### YOUR ASSIGNMENT
Retype the data below exactly; skip every image.

### RAW DATA
▬▬▬▬▬▬▬▬▬▬

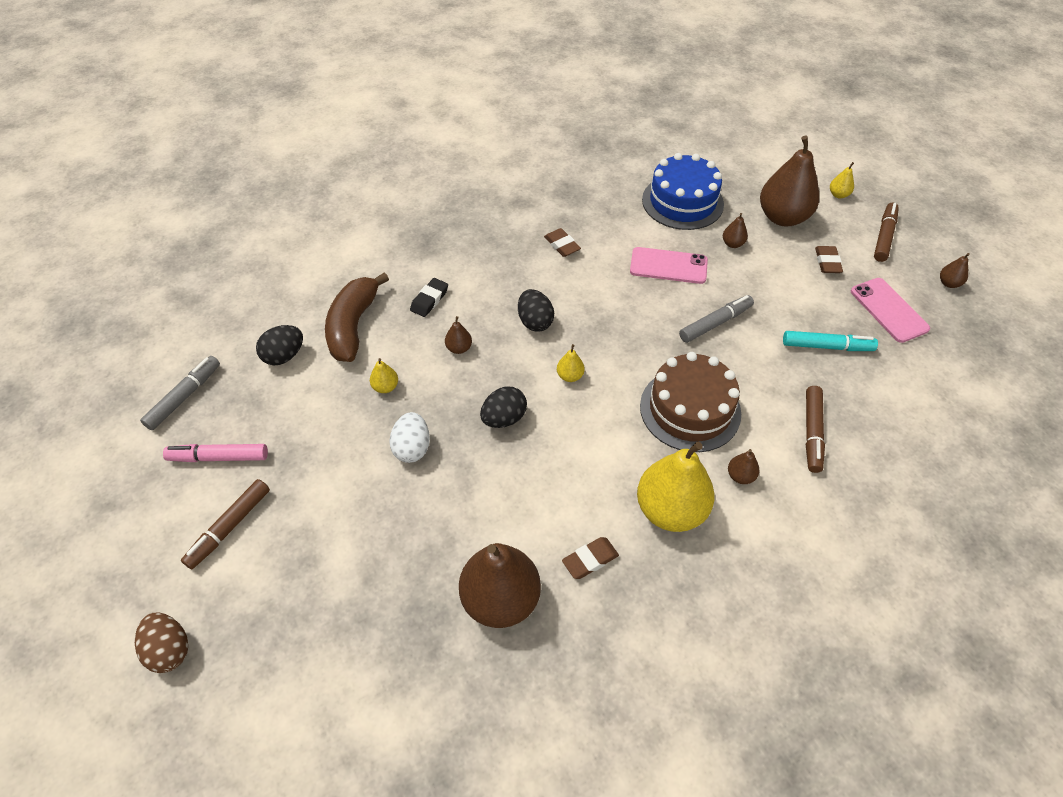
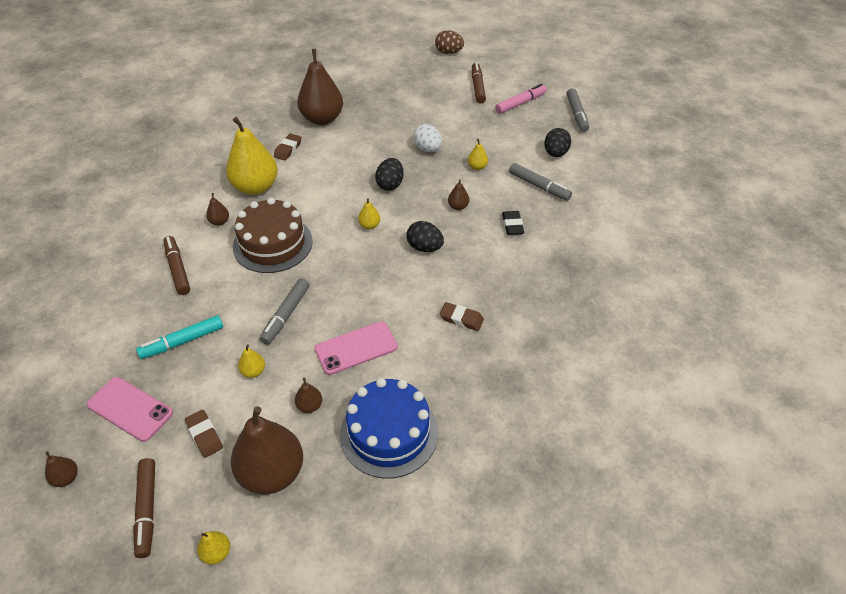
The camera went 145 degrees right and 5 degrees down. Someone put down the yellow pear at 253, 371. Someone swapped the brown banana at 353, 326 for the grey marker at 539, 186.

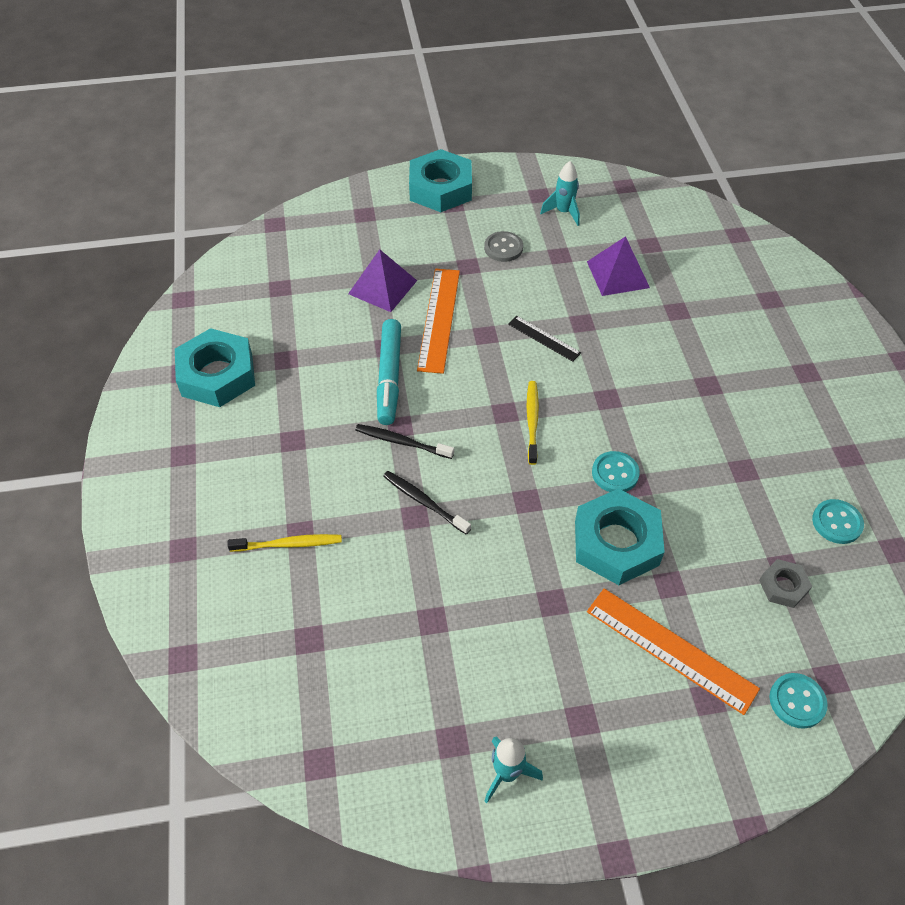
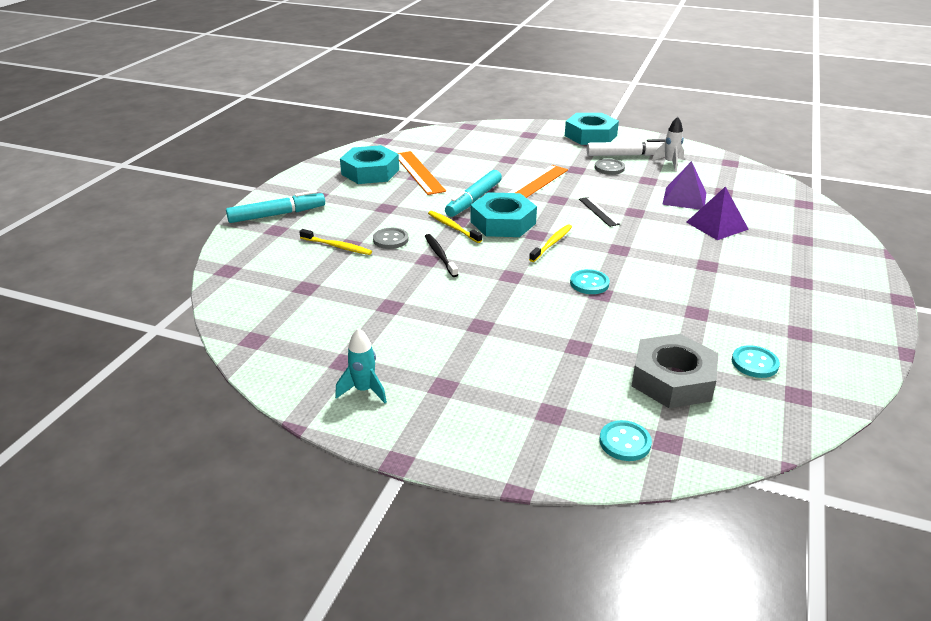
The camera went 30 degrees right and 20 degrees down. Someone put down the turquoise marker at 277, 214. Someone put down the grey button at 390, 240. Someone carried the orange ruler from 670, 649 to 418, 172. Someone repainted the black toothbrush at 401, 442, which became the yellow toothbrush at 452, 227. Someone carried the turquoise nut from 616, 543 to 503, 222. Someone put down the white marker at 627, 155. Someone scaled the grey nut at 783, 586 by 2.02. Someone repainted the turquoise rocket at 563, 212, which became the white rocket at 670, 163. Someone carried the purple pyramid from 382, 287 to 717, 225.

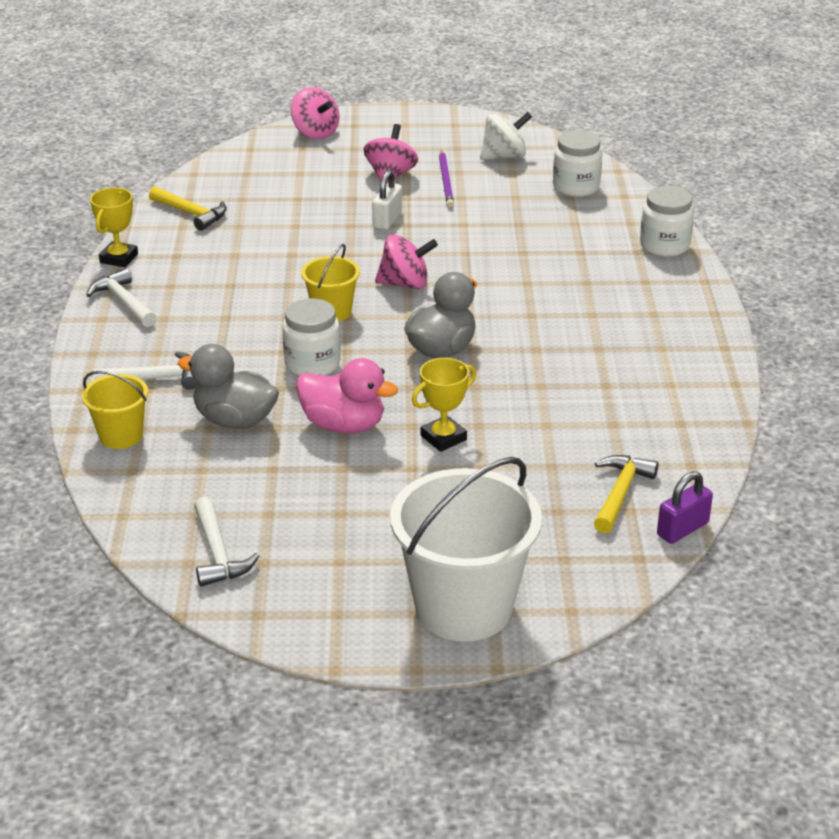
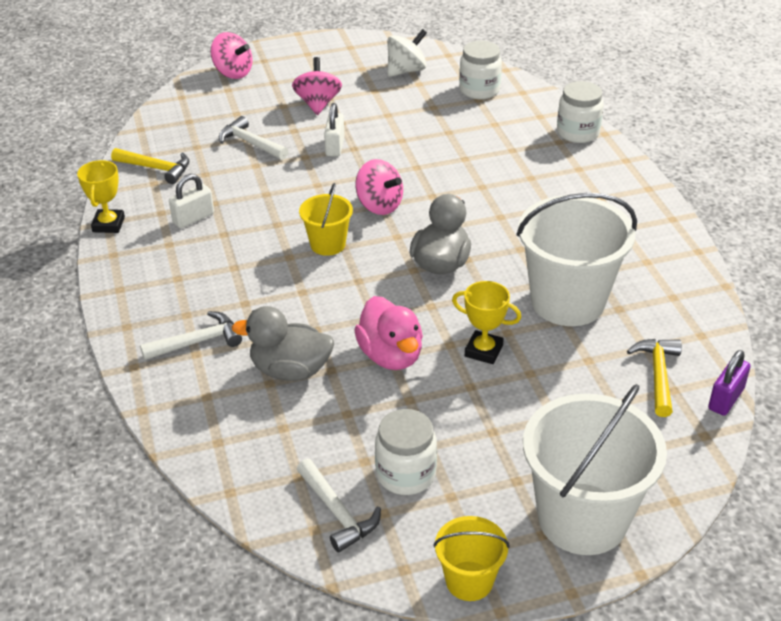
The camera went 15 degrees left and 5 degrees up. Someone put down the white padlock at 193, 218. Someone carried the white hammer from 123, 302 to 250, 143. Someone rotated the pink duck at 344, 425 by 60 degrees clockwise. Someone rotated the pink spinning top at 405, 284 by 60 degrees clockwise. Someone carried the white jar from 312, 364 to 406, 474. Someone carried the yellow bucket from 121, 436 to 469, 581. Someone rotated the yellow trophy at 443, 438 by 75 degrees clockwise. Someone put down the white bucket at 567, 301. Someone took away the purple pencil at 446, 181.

▬▬▬▬▬▬▬▬▬▬

### ANSWER SPACE
The camera went 145 degrees right and 5 degrees down. Someone put down the yellow pear at 253, 371. Someone swapped the brown banana at 353, 326 for the grey marker at 539, 186.

The camera went 30 degrees right and 20 degrees down. Someone put down the turquoise marker at 277, 214. Someone put down the grey button at 390, 240. Someone carried the orange ruler from 670, 649 to 418, 172. Someone repainted the black toothbrush at 401, 442, which became the yellow toothbrush at 452, 227. Someone carried the turquoise nut from 616, 543 to 503, 222. Someone put down the white marker at 627, 155. Someone scaled the grey nut at 783, 586 by 2.02. Someone repainted the turquoise rocket at 563, 212, which became the white rocket at 670, 163. Someone carried the purple pyramid from 382, 287 to 717, 225.

The camera went 15 degrees left and 5 degrees up. Someone put down the white padlock at 193, 218. Someone carried the white hammer from 123, 302 to 250, 143. Someone rotated the pink duck at 344, 425 by 60 degrees clockwise. Someone rotated the pink spinning top at 405, 284 by 60 degrees clockwise. Someone carried the white jar from 312, 364 to 406, 474. Someone carried the yellow bucket from 121, 436 to 469, 581. Someone rotated the yellow trophy at 443, 438 by 75 degrees clockwise. Someone put down the white bucket at 567, 301. Someone took away the purple pencil at 446, 181.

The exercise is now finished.